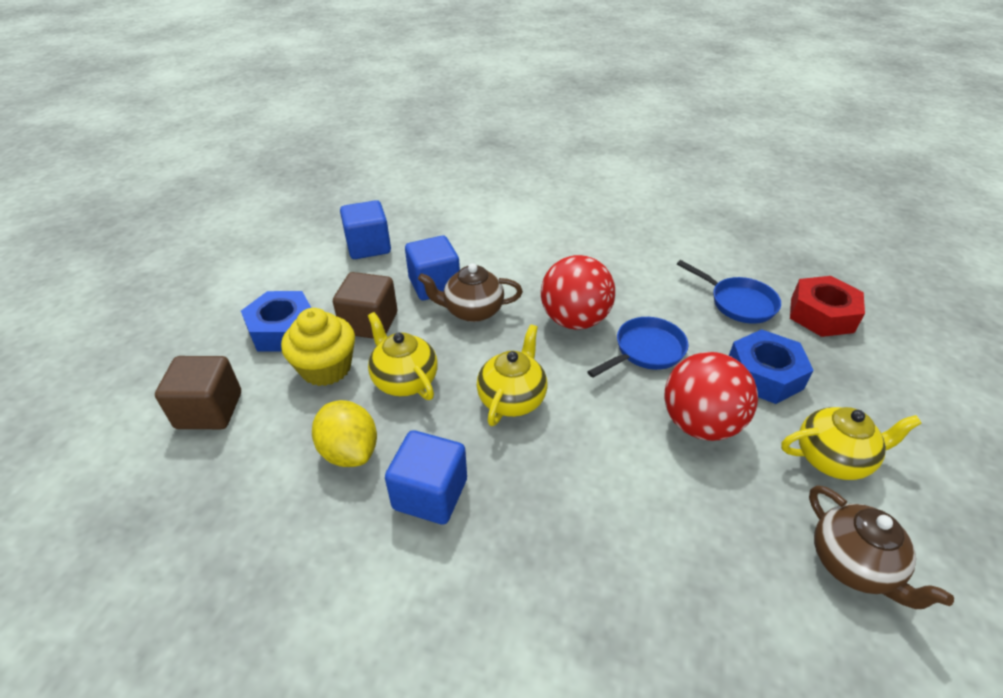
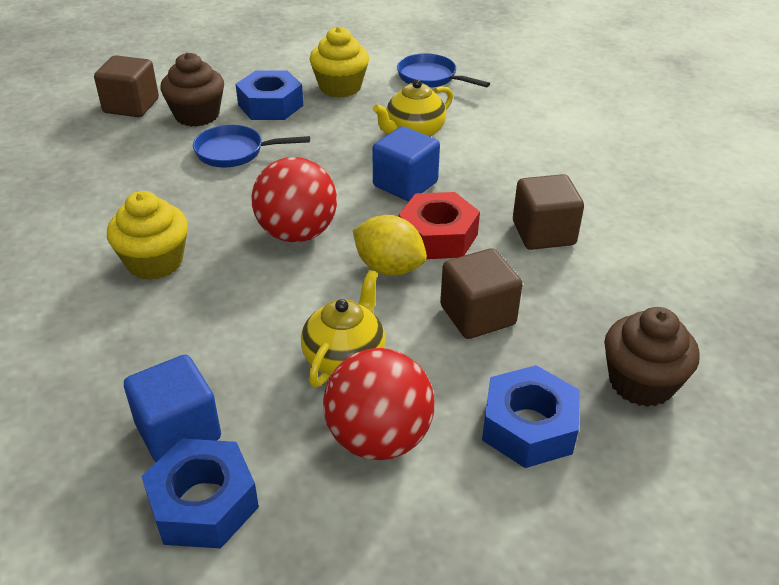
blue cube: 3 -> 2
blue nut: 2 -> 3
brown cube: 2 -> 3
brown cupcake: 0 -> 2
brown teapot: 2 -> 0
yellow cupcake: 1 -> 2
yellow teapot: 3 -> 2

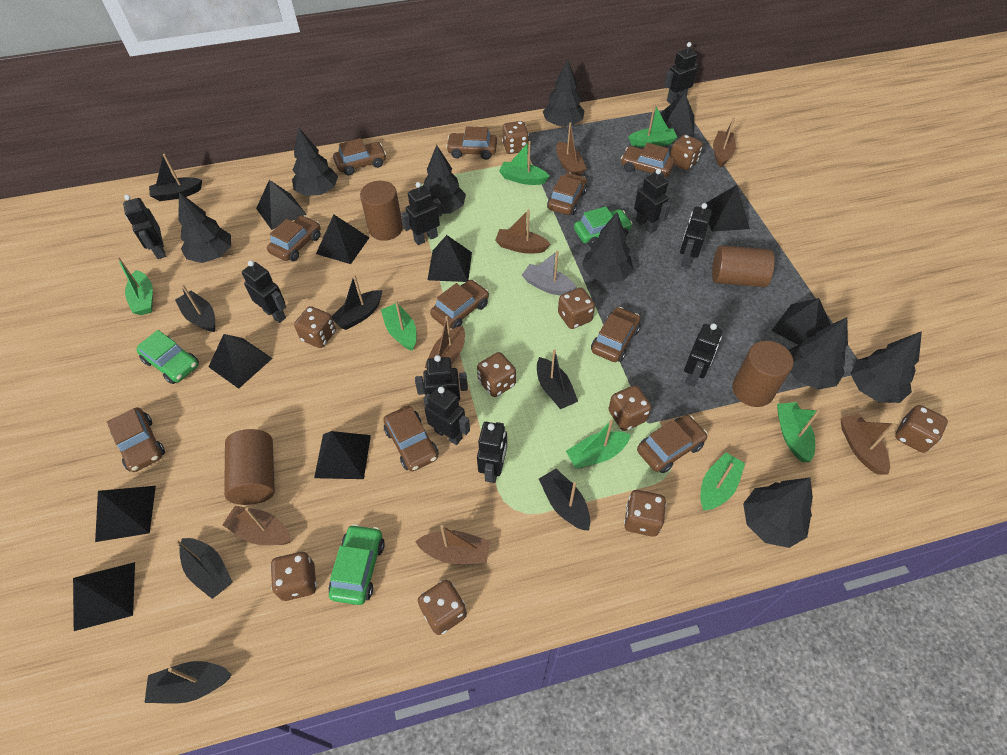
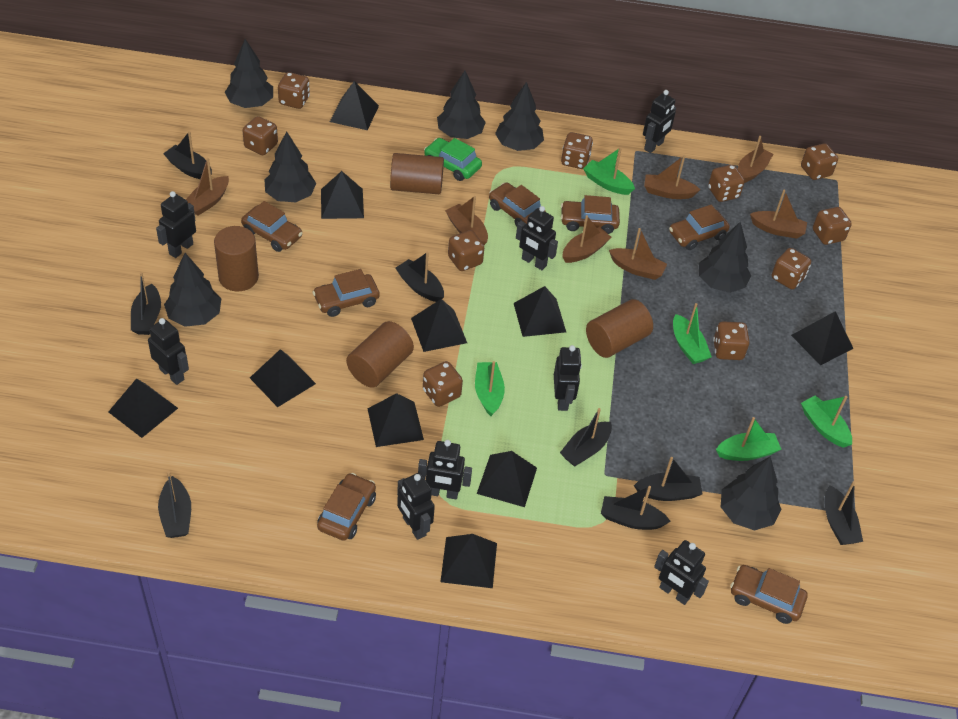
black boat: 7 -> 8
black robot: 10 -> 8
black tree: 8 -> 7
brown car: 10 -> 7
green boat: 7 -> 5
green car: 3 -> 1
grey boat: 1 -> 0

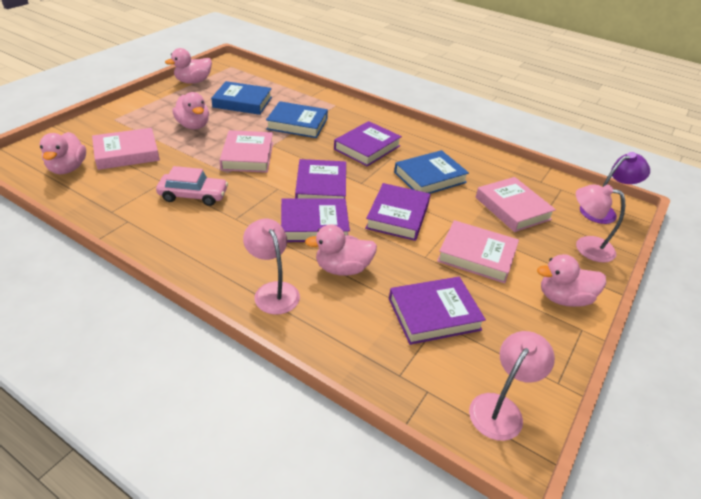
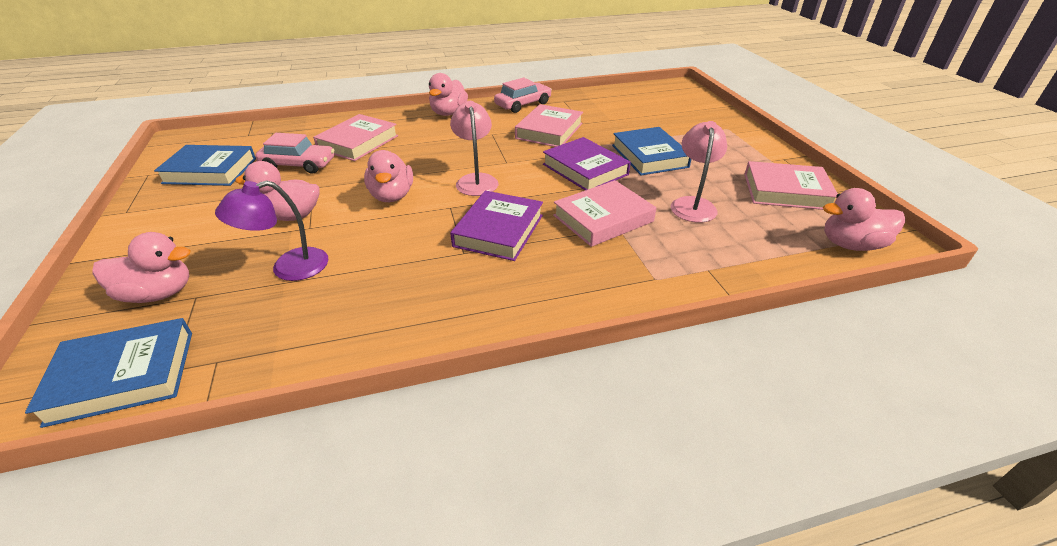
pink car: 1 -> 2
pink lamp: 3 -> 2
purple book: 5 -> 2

→ **To do**
Please output, exactly and with no pictures, only the lines from the one containing "yellow teapot: 3 -> 2" through the final line of the records above.

→ **Result of this task**
yellow teapot: 3 -> 2

black boat: 7 -> 8
black robot: 10 -> 8
black tree: 8 -> 7
brown car: 10 -> 7
green boat: 7 -> 5
green car: 3 -> 1
grey boat: 1 -> 0

pink car: 1 -> 2
pink lamp: 3 -> 2
purple book: 5 -> 2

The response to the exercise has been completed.